**Work required**
Among the entries below, one line contains "cyan trapezoid: (329, 648)" and another contains "red ellipse: (1282, 1110)". Transcribe those two lines and every line between them, exactly.
Given records: Begin
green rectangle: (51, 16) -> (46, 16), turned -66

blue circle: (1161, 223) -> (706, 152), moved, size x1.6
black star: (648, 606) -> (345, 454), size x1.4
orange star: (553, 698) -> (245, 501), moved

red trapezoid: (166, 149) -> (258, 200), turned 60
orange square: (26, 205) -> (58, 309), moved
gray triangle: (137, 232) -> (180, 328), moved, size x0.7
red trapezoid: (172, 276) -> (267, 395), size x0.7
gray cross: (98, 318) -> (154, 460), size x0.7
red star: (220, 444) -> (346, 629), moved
Given records: End
Given records: Begin
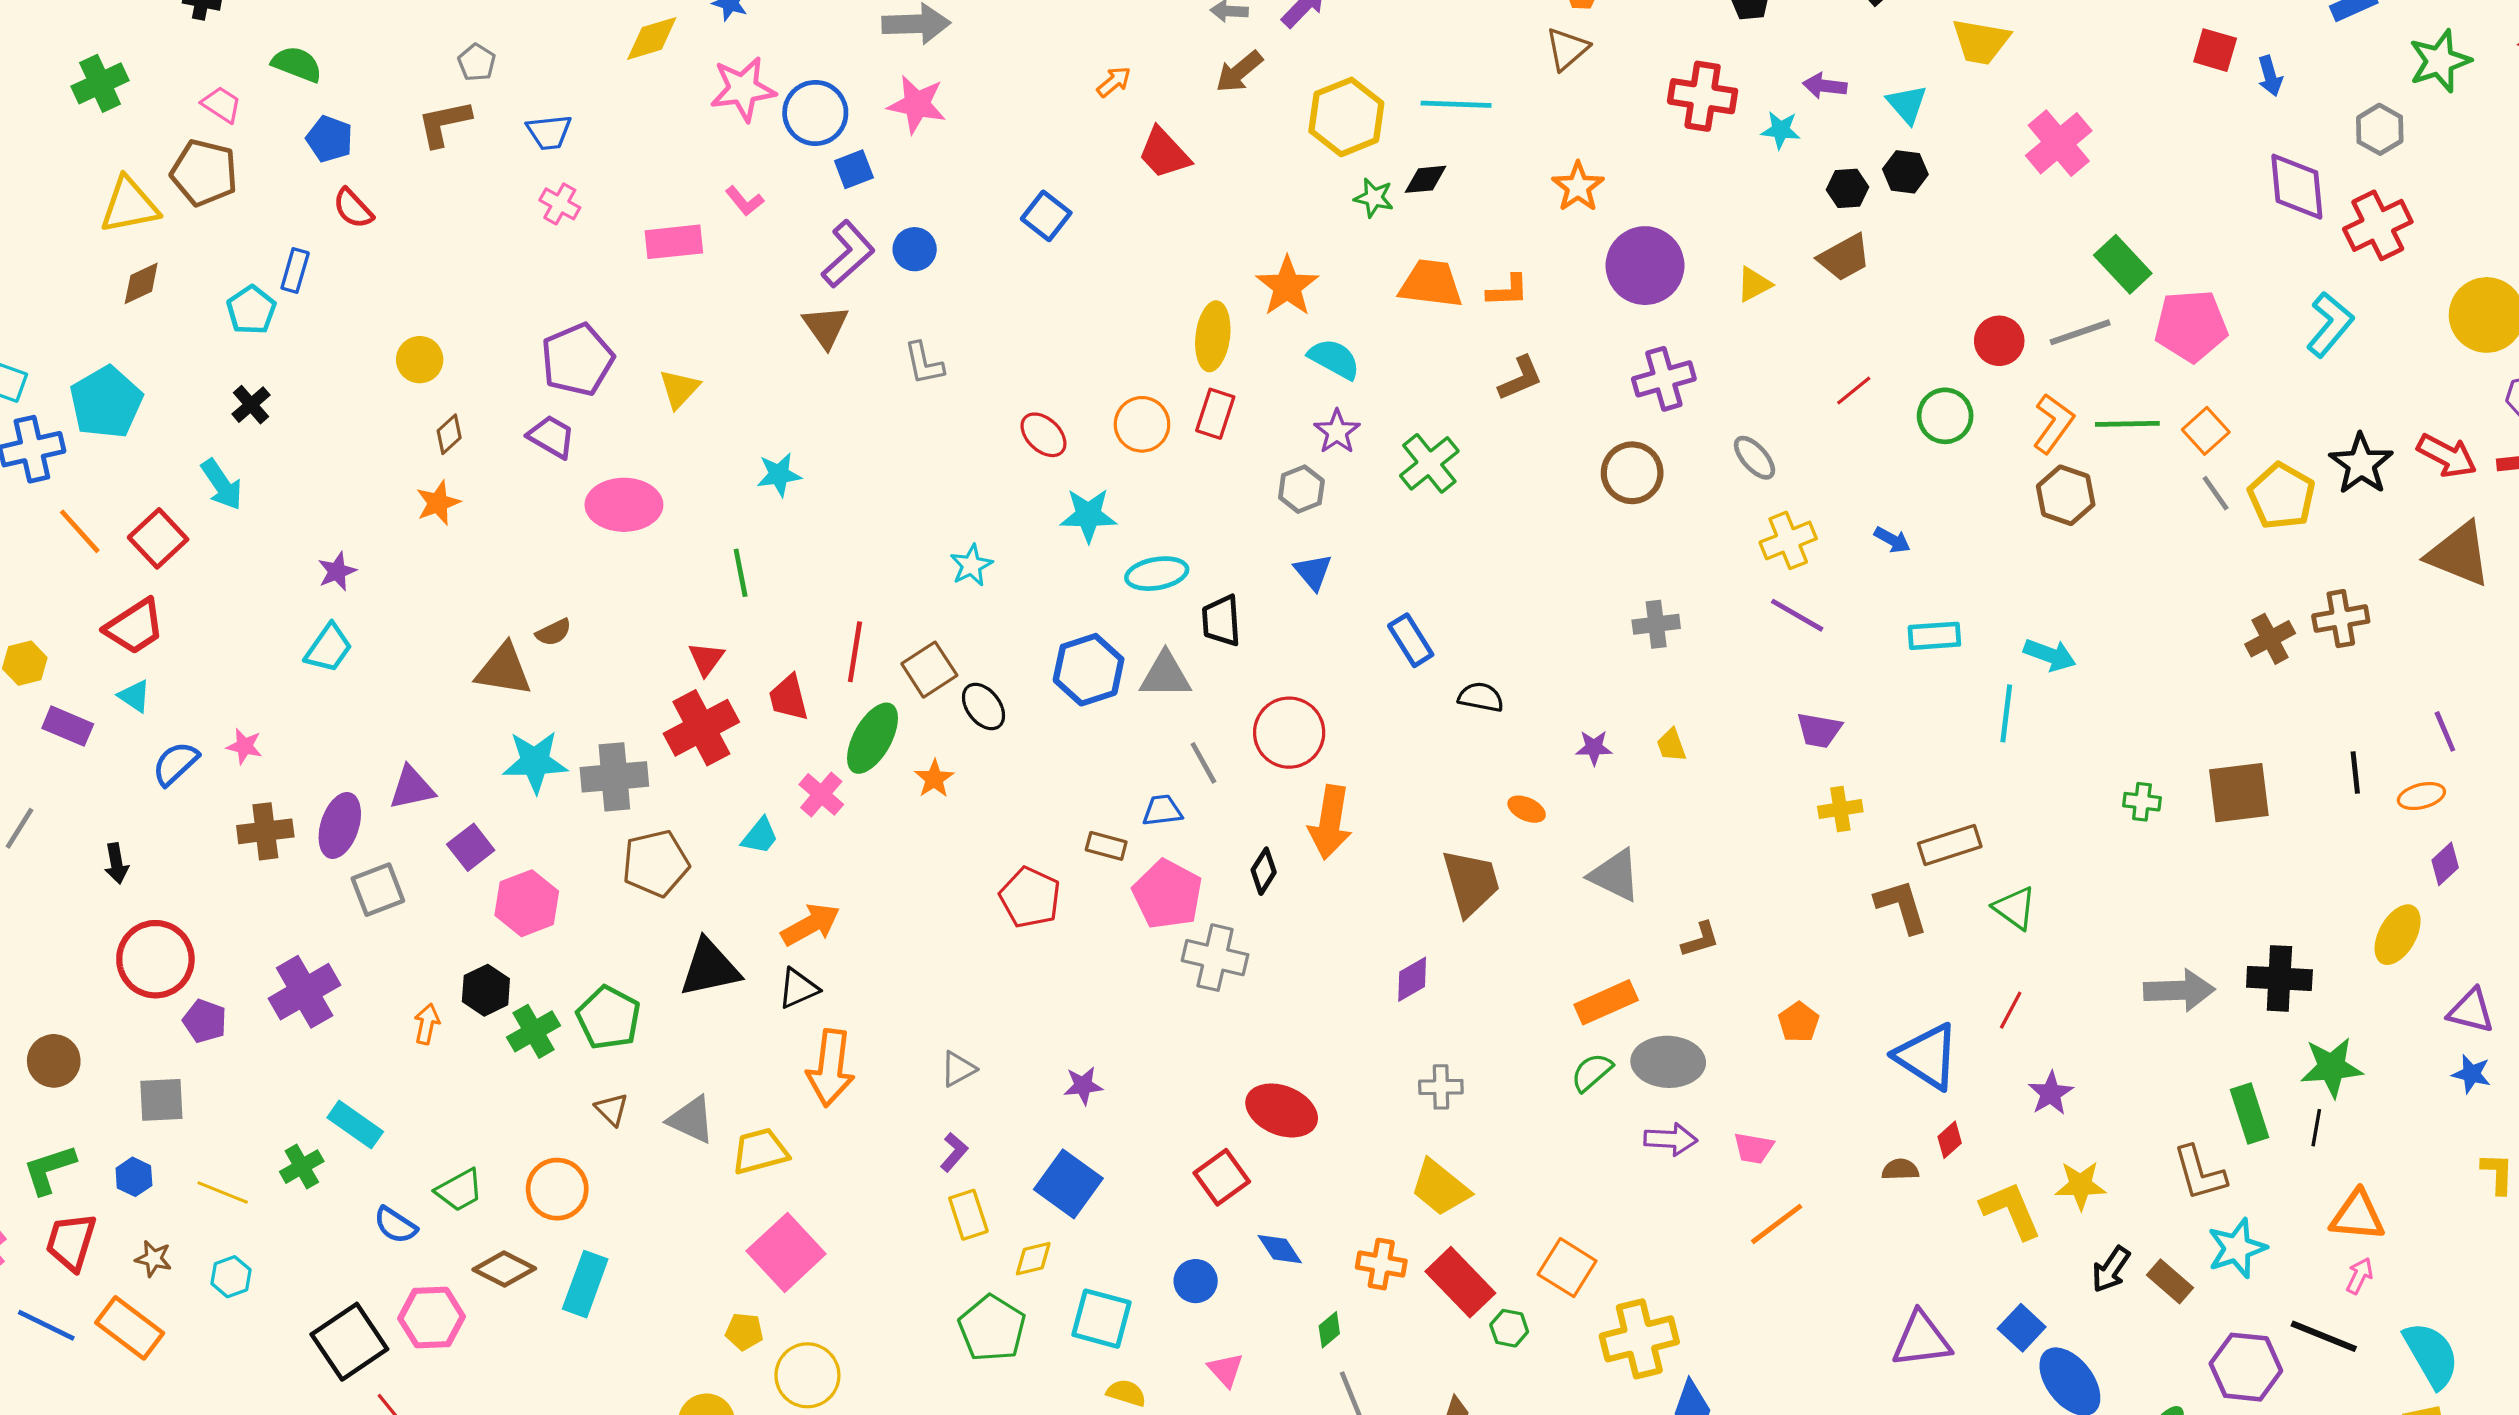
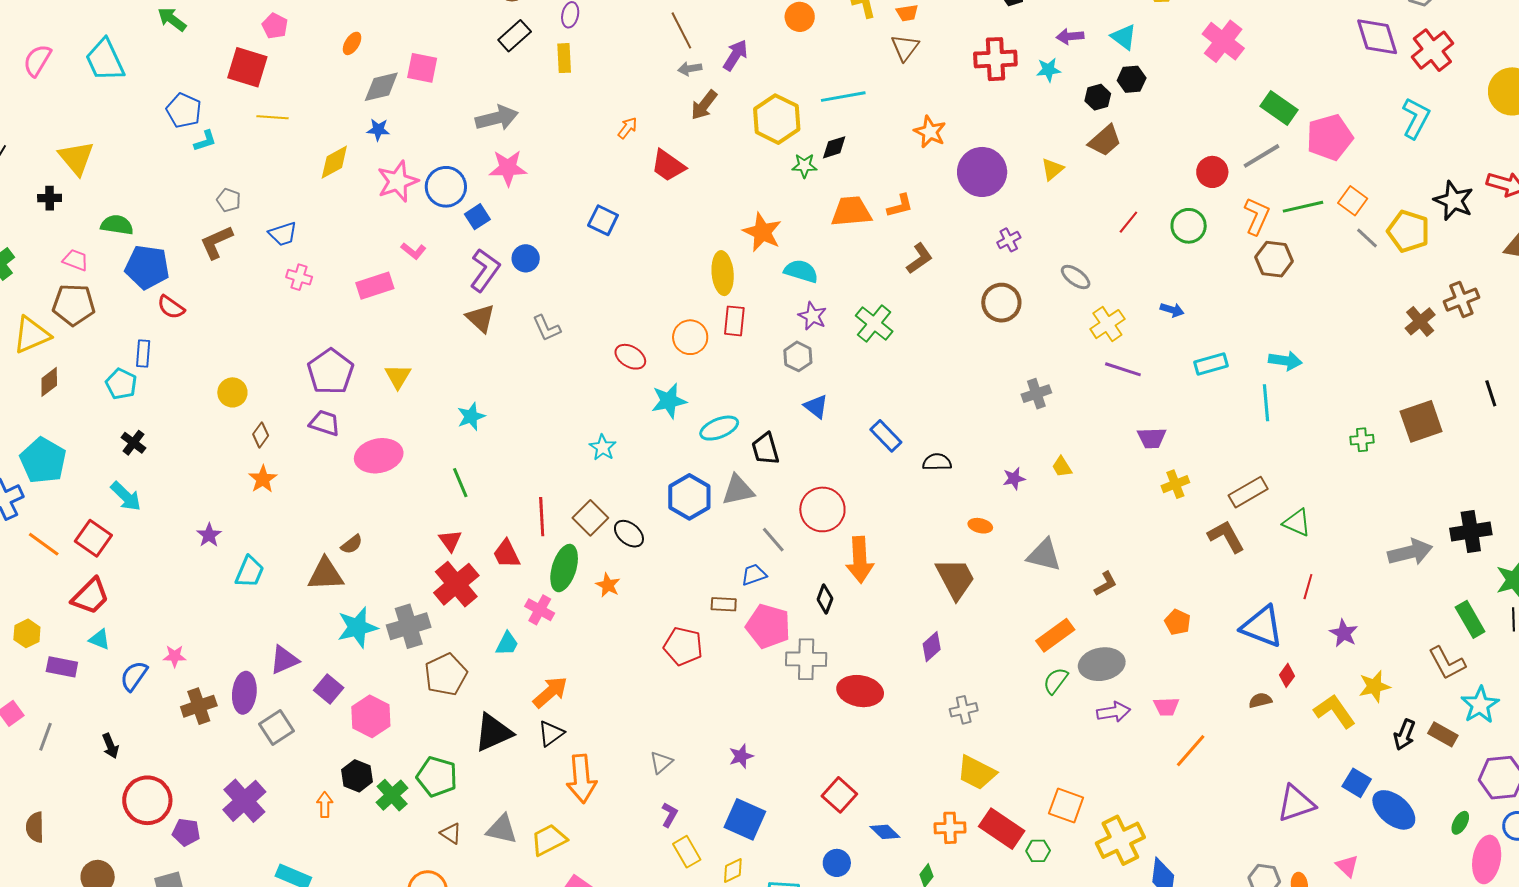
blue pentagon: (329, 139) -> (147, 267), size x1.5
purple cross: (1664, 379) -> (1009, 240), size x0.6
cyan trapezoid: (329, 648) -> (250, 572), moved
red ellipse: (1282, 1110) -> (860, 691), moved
Given records: End
Given records: Begin
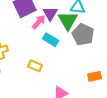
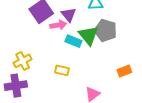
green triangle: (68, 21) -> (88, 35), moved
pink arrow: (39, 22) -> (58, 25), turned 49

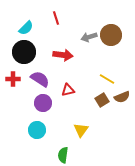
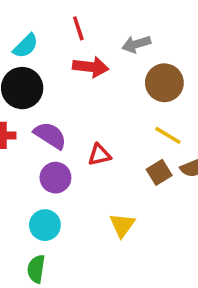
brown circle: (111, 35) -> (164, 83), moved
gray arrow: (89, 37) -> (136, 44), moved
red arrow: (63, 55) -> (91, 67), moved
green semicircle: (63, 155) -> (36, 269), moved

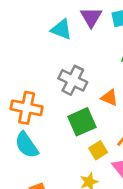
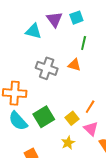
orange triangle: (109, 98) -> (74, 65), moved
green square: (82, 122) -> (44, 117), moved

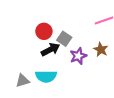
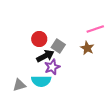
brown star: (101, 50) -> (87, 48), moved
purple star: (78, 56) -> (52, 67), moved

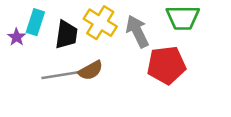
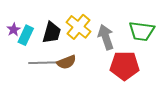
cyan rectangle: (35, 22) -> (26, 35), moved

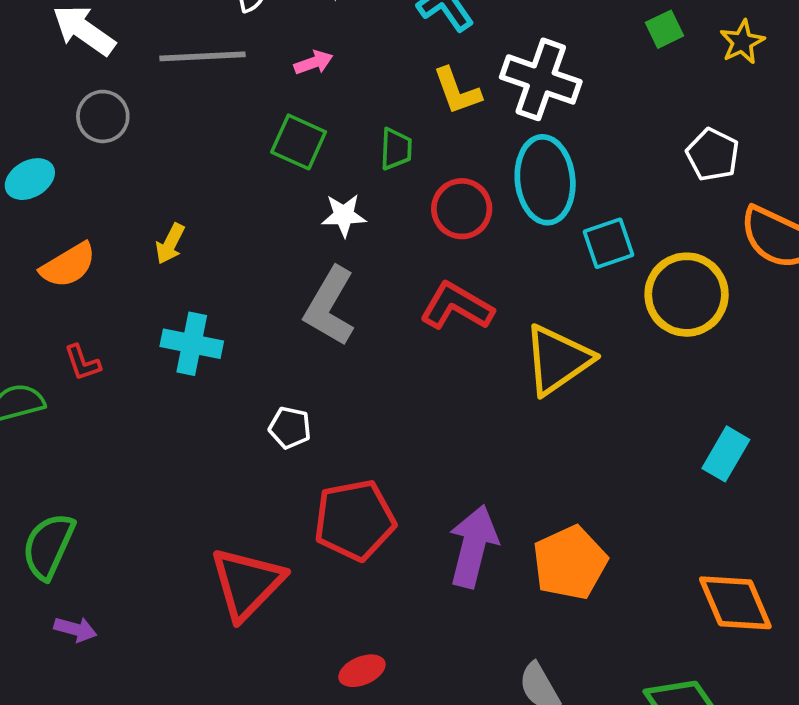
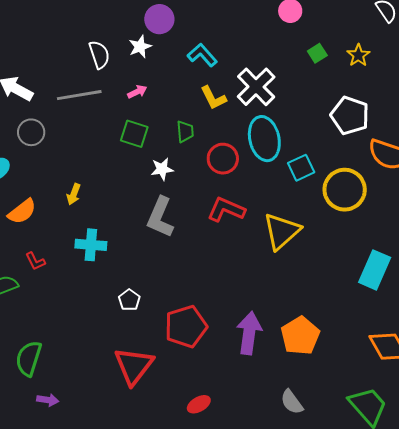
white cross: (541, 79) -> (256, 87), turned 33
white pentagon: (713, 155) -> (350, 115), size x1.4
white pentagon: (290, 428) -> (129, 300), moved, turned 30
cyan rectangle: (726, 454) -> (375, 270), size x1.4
Given records: End
**Answer box**
cyan trapezoid: (329, 648) -> (250, 572), moved
red ellipse: (1282, 1110) -> (860, 691), moved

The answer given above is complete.